Exercise objective
Only one stretch of the data below should be repeated: the lines from the line containing "(360, 230) = (322, 285): none -> red spool" through the line containing "(565, 447) = (721, 210): none -> red heart", inclusive, exactly as they are.
::::::
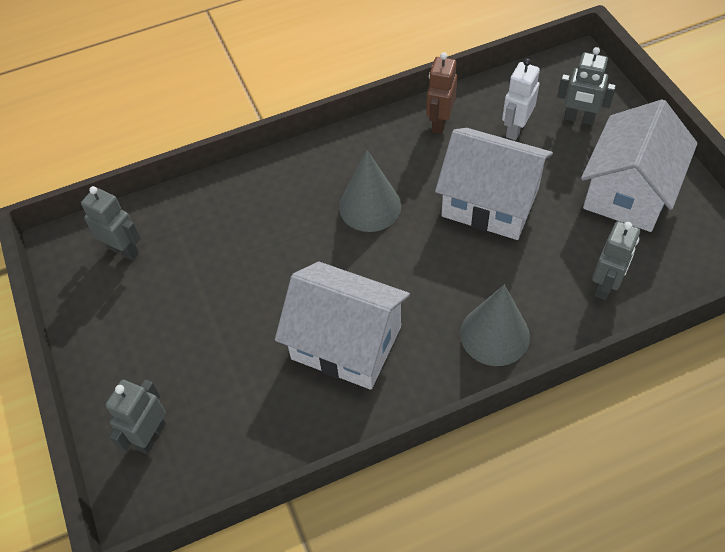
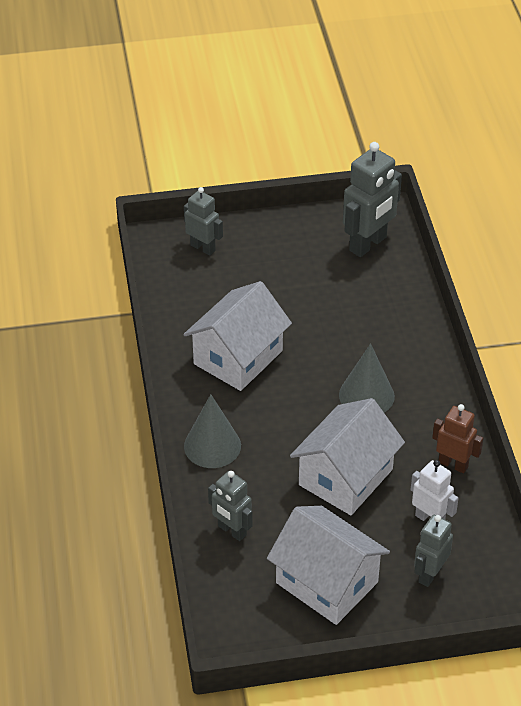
camera: 100 degrees right, 10 degrees down
(123, 250) = (368, 244): grey robot -> grey robot, size x1.64

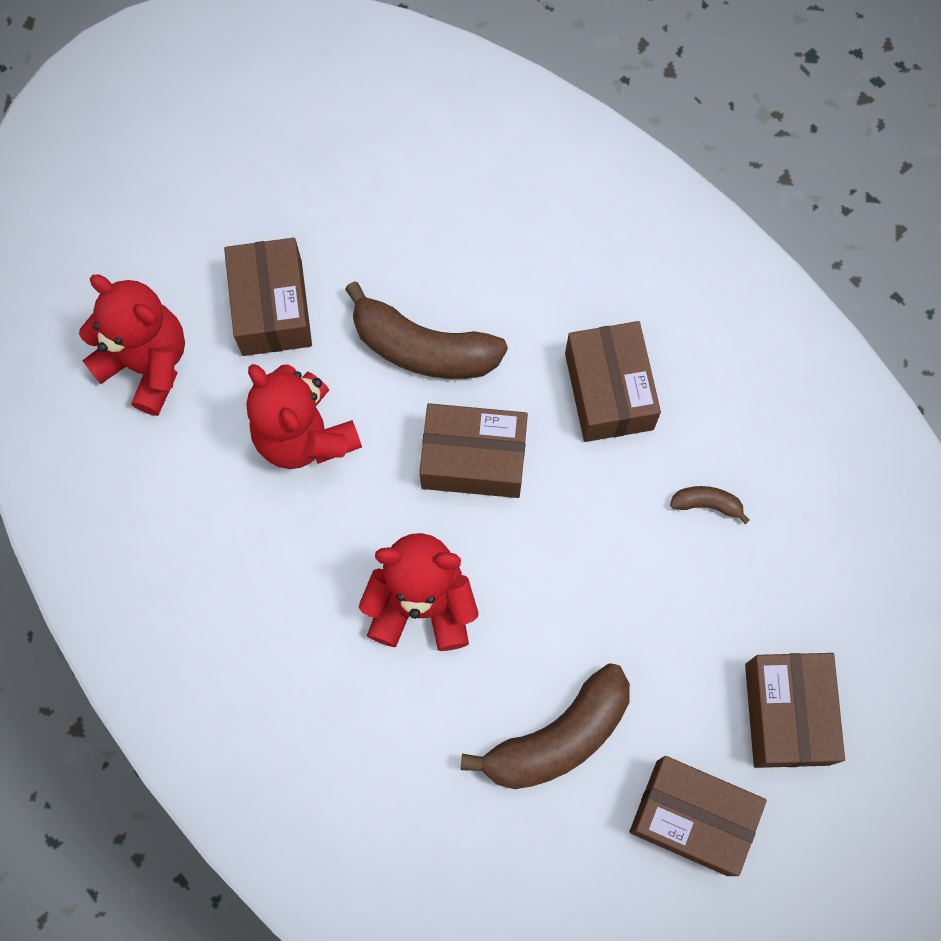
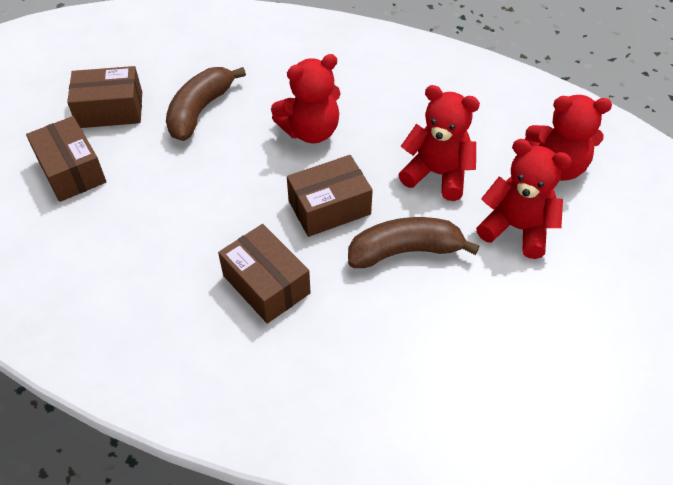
camera: 150 degrees right, 20 degrees down
(272, 308) = (516, 228): brown box -> red teddy bear
(707, 504) = (166, 250): brown banana -> none

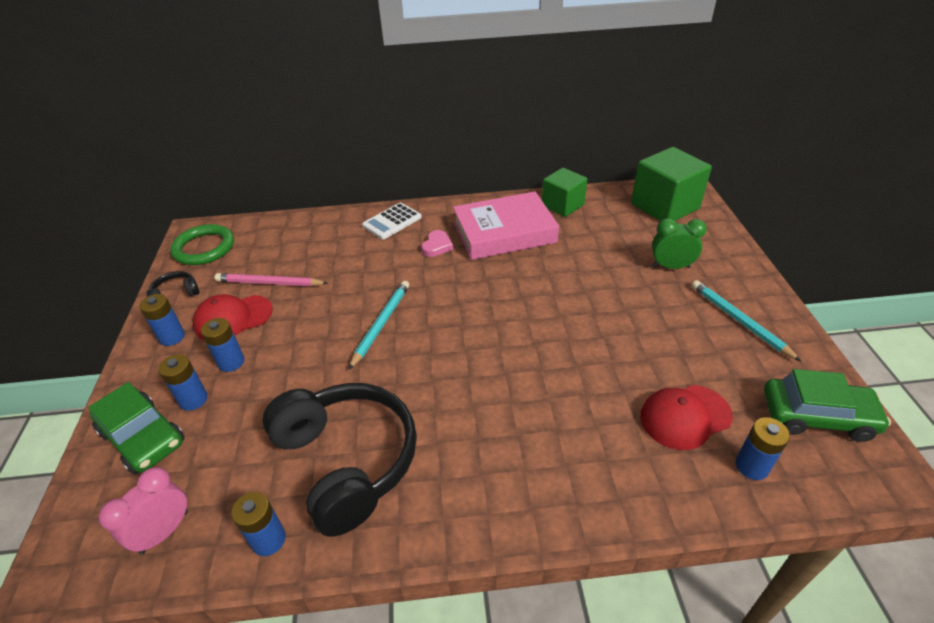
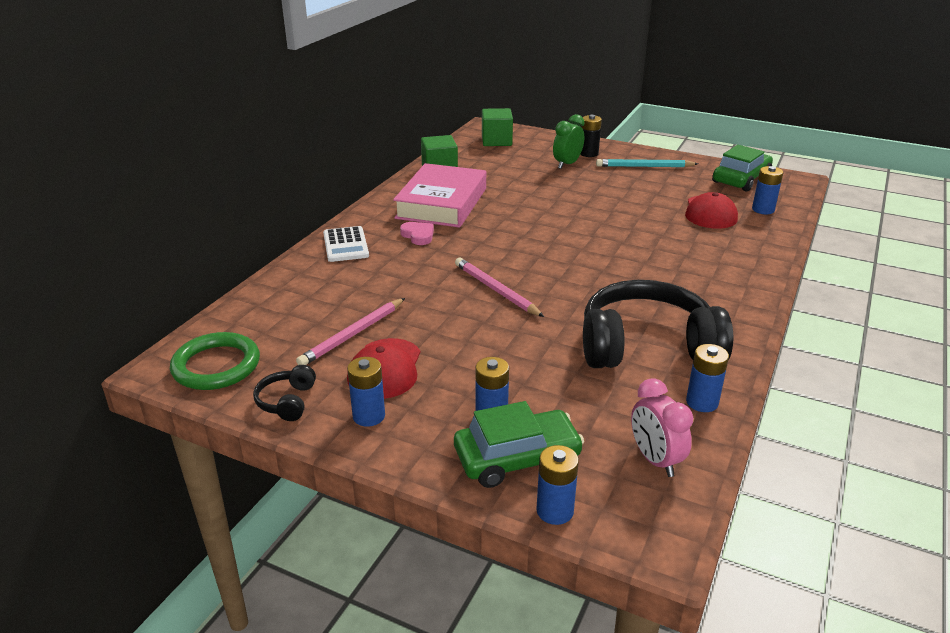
camera: 60 degrees left, 10 degrees down
(231, 362) = (458, 382): blue battery -> blue battery (555, 511)
(381, 324) = (496, 290): turquoise pencil -> pink pencil
(664, 206) = (496, 141): green cube -> green cube, size x0.65
(716, 270) = (588, 153): none -> black battery

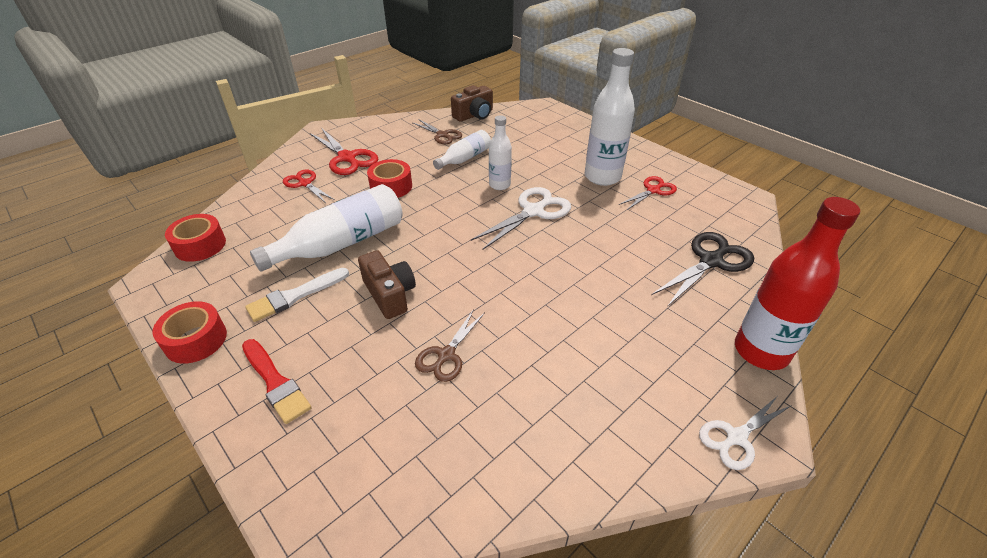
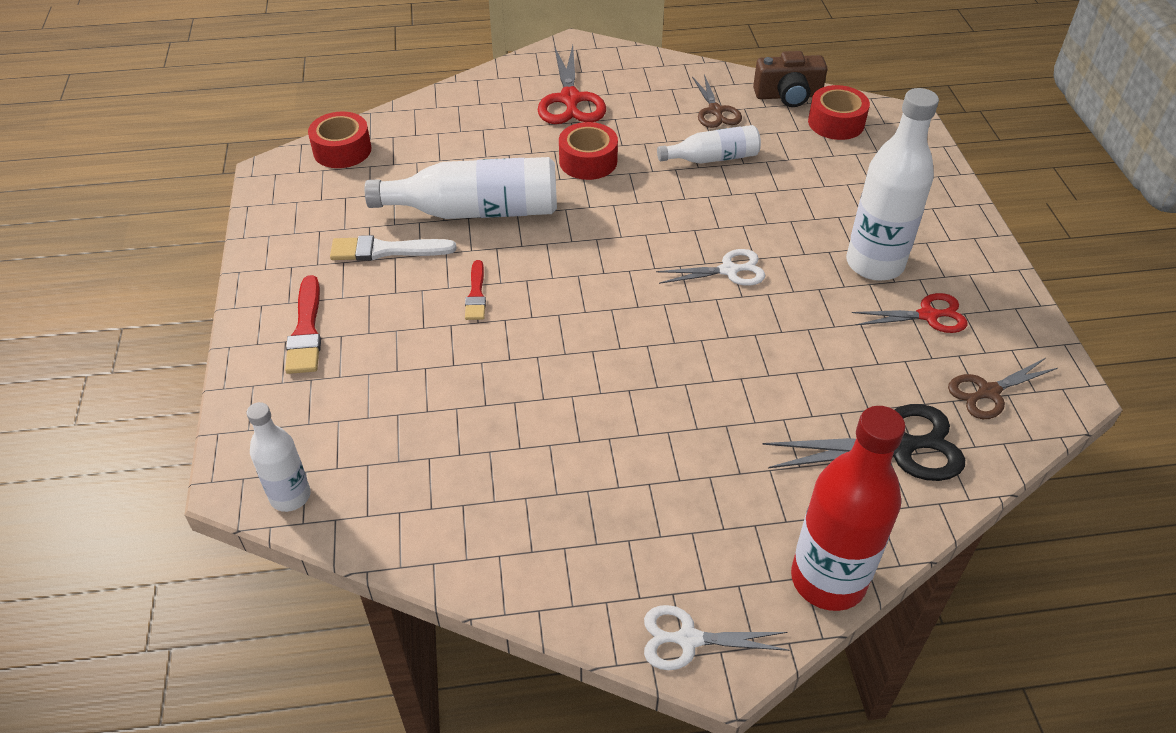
camera: 35 degrees right, 5 degrees up
(196, 340) = (272, 253): red tape -> red tape (836, 123)
(305, 183) = (497, 116): red scissors -> none
(390, 294) = (476, 294): brown camera -> red brush
(446, 355) = (475, 388): brown scissors -> brown scissors (988, 392)
(499, 185) = (721, 215): white bottle -> white bottle (290, 496)
(533, 211) = (729, 270): white scissors -> white scissors, size x0.64

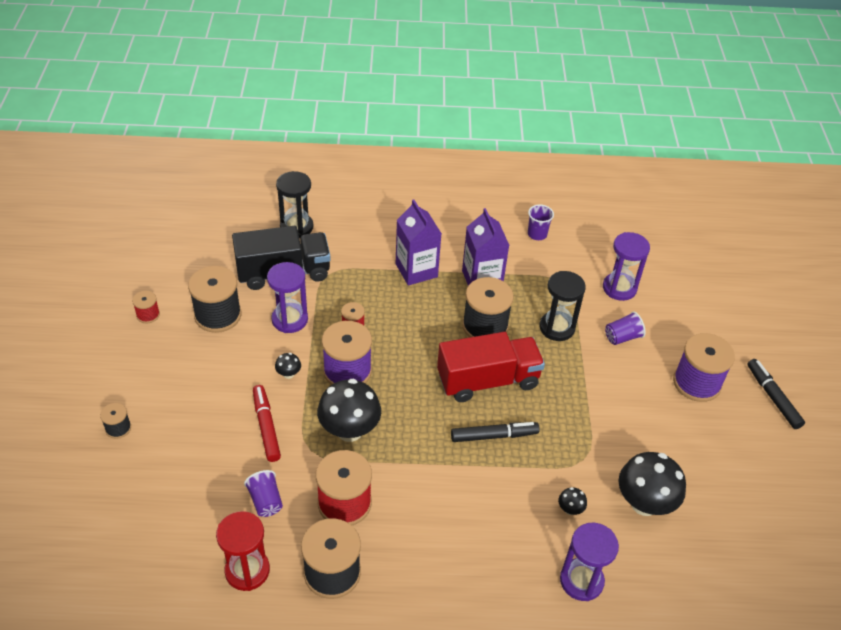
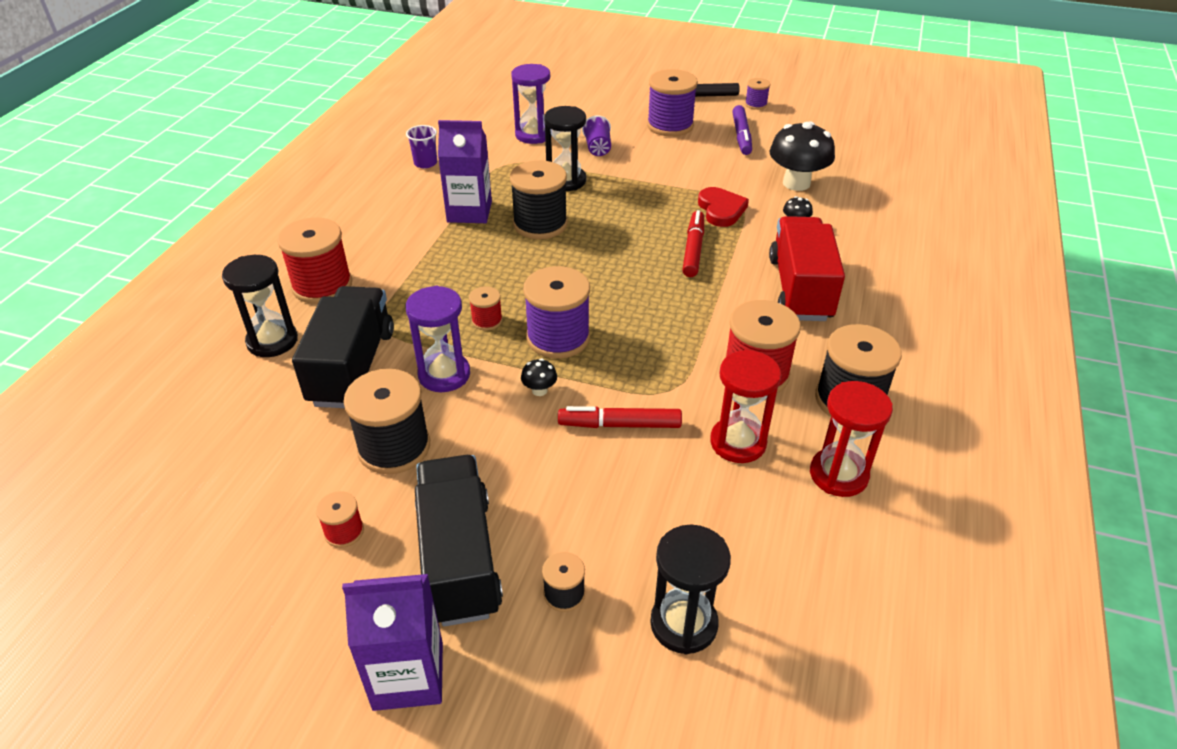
camera: 70 degrees left, 5 degrees down
(104, 493) = (683, 624): none -> black hourglass
(137, 372) = (459, 558): none -> black truck
(265, 501) = (738, 442): purple cup -> red hourglass
(349, 430) = (650, 352): black mushroom -> none
(360, 230) = (322, 285): none -> red spool
(416, 270) = (425, 254): purple carton -> purple carton (408, 675)
(488, 380) = (618, 238): red truck -> red truck (800, 289)
(494, 436) = (693, 249): black marker -> red marker
(565, 447) = (721, 210): none -> red heart
(581, 581) = (875, 235): purple hourglass -> none
(711, 445) = (741, 136): none -> purple marker
(787, 449) = (756, 104): none -> purple spool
::::::
Written solution
(360, 230) = (322, 285): none -> red spool
(416, 270) = (425, 254): purple carton -> purple carton (408, 675)
(488, 380) = (618, 238): red truck -> red truck (800, 289)
(494, 436) = (693, 249): black marker -> red marker
(565, 447) = (721, 210): none -> red heart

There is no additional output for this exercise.